* _WHAT THE EXERCISE ASKS_
Up to and including the line that contains "op=added; now=glazed donut (green);", write out every line of the entries exactly, beginning with the first. Omit the pictures.

Object change descriptions:
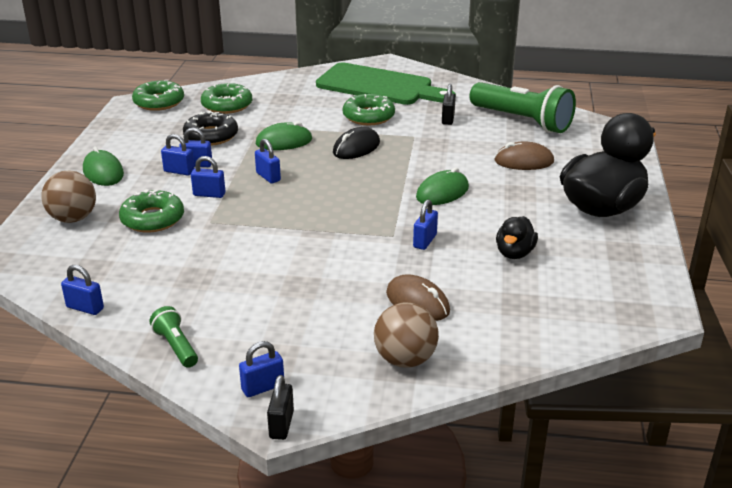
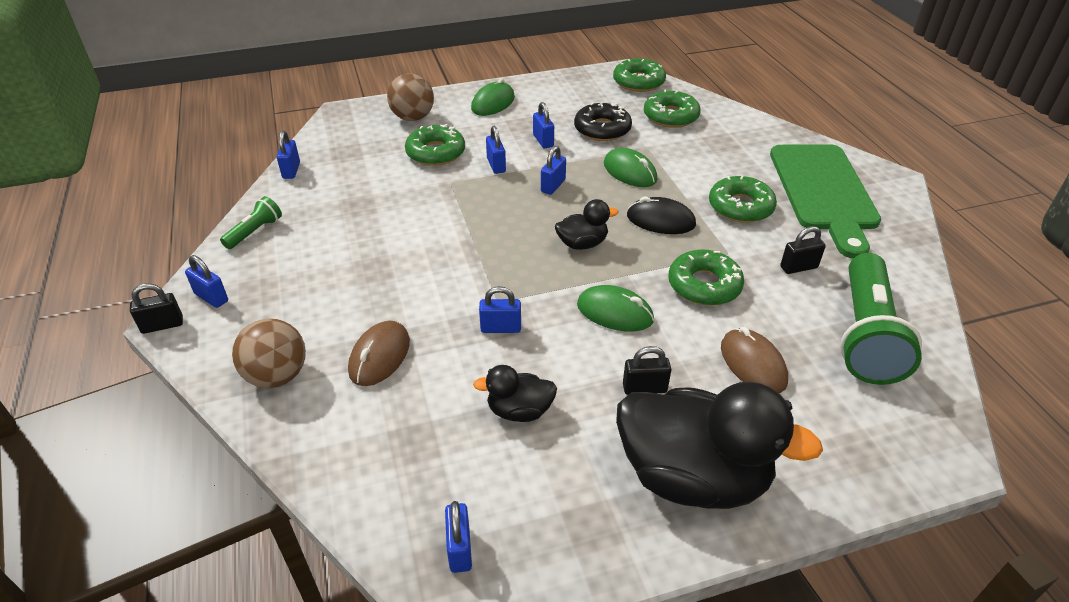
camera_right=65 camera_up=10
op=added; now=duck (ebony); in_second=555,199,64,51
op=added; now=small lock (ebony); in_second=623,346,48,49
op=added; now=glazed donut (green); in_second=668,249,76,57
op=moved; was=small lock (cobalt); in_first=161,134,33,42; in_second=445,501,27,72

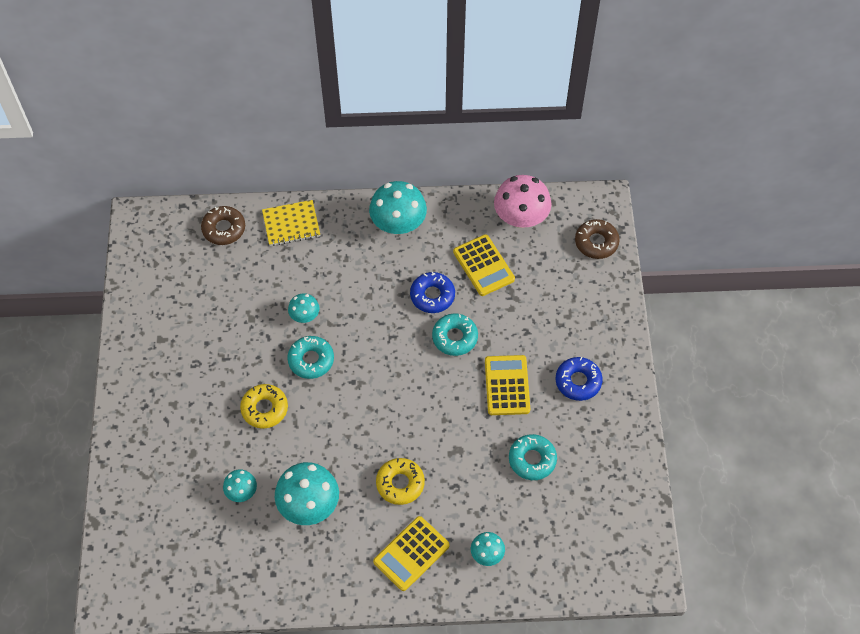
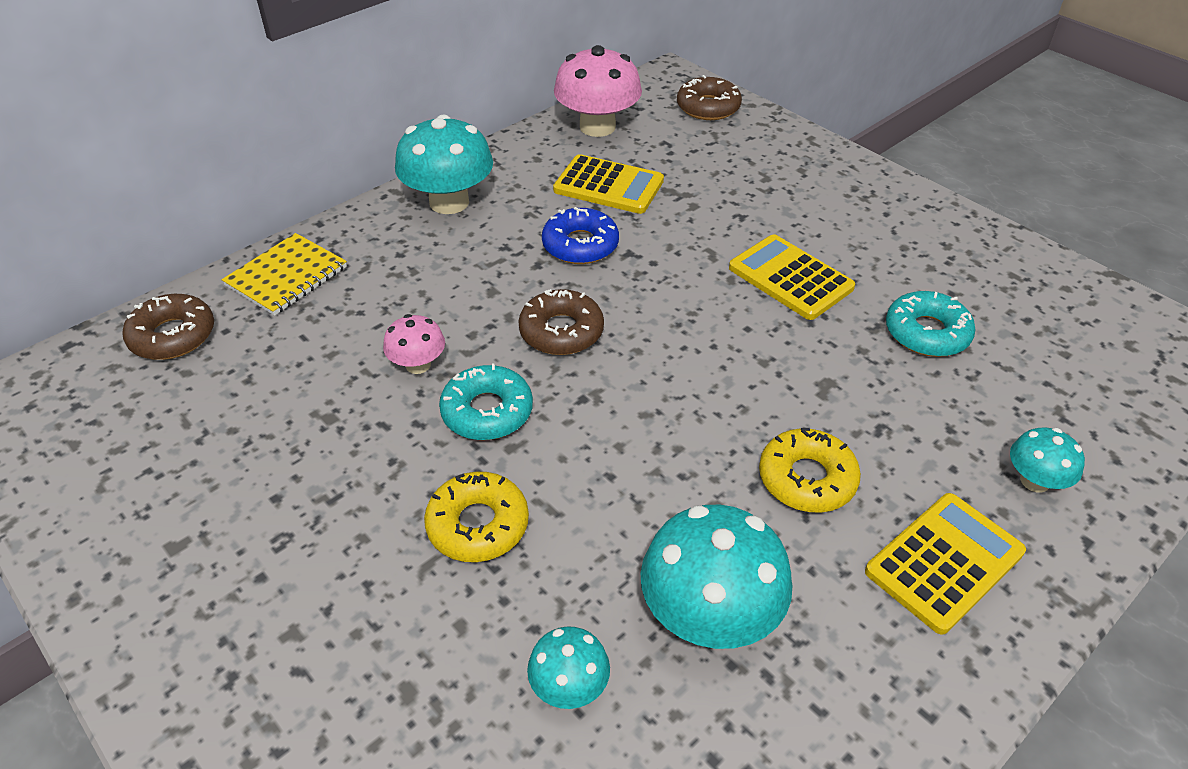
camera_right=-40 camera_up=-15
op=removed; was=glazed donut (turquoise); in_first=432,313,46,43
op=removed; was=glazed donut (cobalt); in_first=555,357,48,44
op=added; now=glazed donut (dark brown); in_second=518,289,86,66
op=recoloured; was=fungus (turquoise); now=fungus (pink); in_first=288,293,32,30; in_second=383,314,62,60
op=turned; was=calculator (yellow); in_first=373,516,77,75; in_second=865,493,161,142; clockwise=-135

* _RESPONSE BELOW_
camera_right=65 camera_up=10
op=added; now=duck (ebony); in_second=555,199,64,51
op=added; now=small lock (ebony); in_second=623,346,48,49
op=added; now=glazed donut (green); in_second=668,249,76,57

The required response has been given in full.